======== Input data
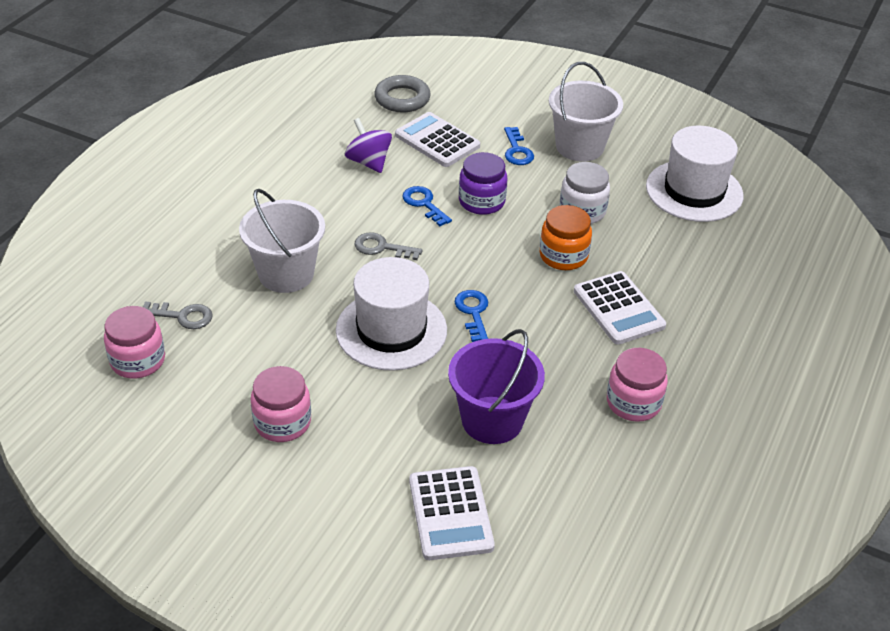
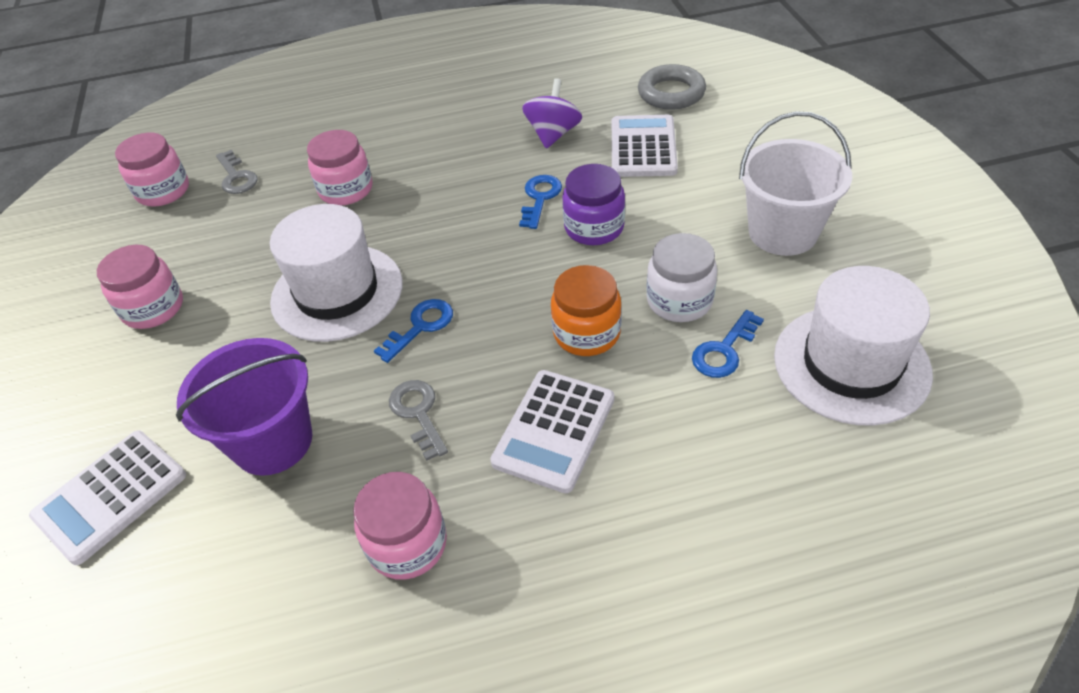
camera: 55 degrees right, 5 degrees up
(286, 274) = (346, 190): white bucket -> pink jar
(382, 248) = (445, 215): grey key -> grey key (418, 413)
(517, 150) = (707, 199): blue key -> blue key (724, 350)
================
Exercise details: Reproduce every line of the data above, exactly as it stands, but not the pictures.

Exercise output:
camera: 55 degrees right, 5 degrees up
(286, 274) = (346, 190): white bucket -> pink jar
(382, 248) = (445, 215): grey key -> grey key (418, 413)
(517, 150) = (707, 199): blue key -> blue key (724, 350)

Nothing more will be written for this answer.